* _Work to complete_: Beginning with the line where "in_first: [445, 130]" appears, restate the lines word for word through the last one in the listing.

* _Data to process_:
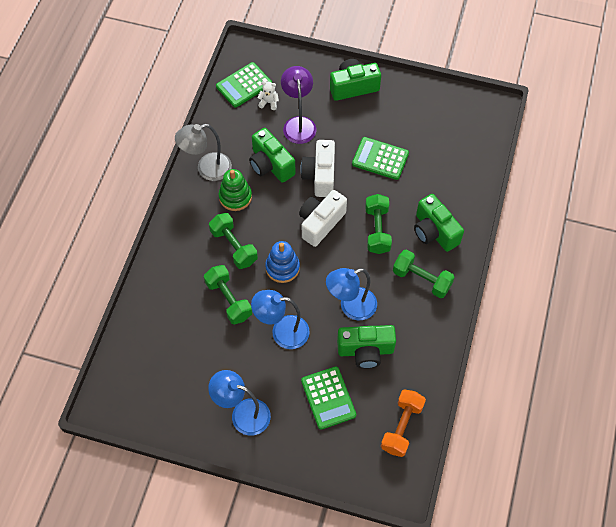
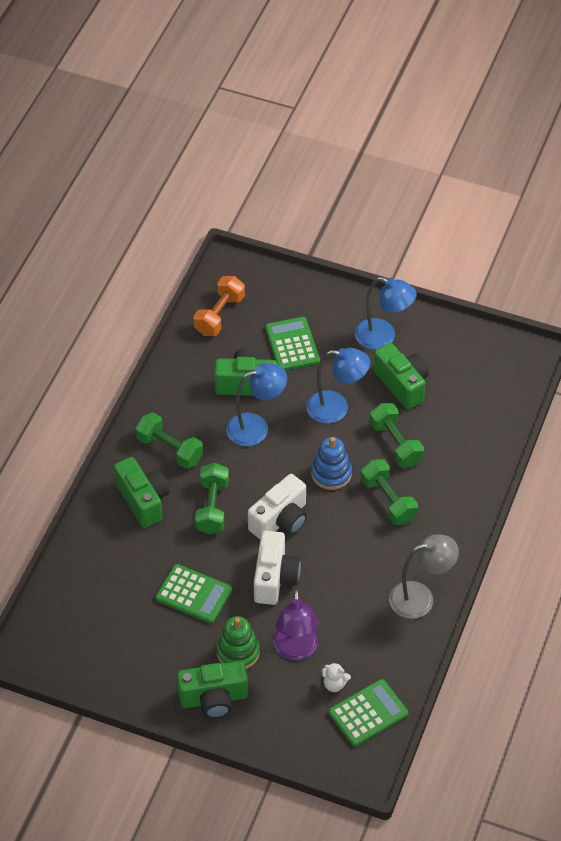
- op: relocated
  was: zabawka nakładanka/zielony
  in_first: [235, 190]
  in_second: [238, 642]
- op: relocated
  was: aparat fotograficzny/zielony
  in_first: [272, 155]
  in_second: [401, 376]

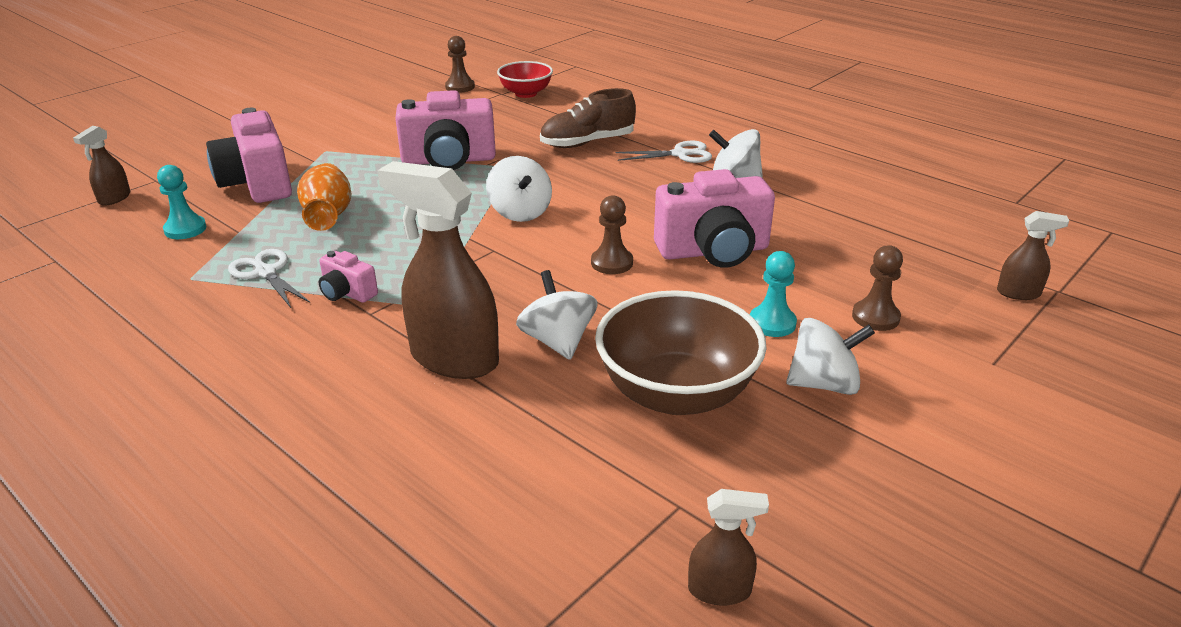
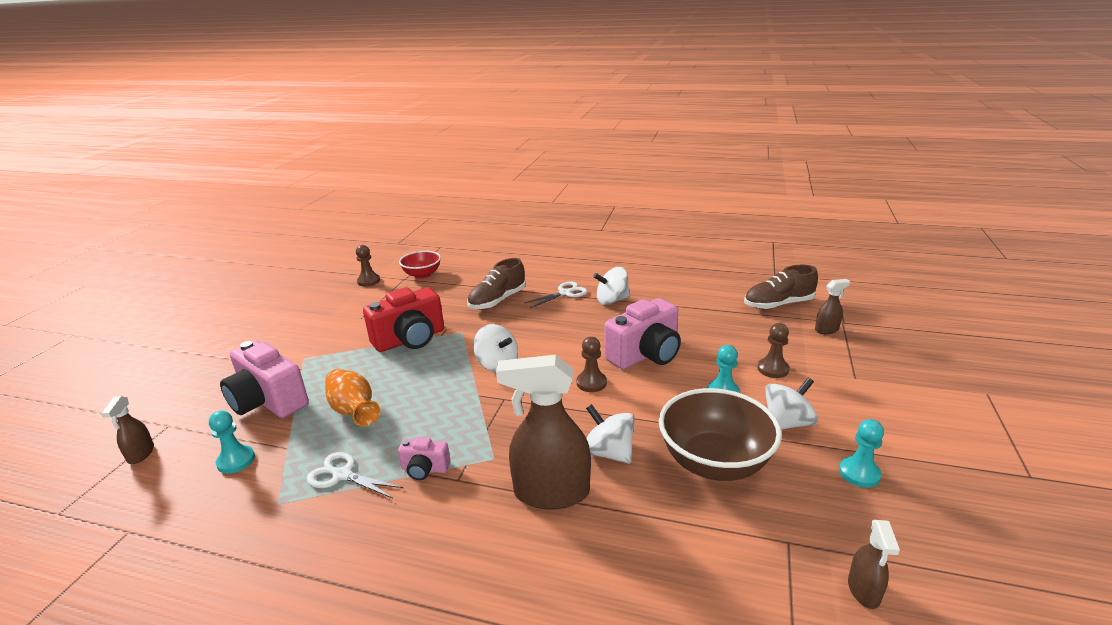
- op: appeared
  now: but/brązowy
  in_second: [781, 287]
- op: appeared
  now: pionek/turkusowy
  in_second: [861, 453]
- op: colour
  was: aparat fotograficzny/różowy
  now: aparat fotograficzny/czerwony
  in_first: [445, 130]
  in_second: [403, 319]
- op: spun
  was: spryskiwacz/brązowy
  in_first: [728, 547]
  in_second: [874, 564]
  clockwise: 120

* _Task response_:
  in_first: [445, 130]
  in_second: [403, 319]
- op: spun
  was: spryskiwacz/brązowy
  in_first: [728, 547]
  in_second: [874, 564]
  clockwise: 120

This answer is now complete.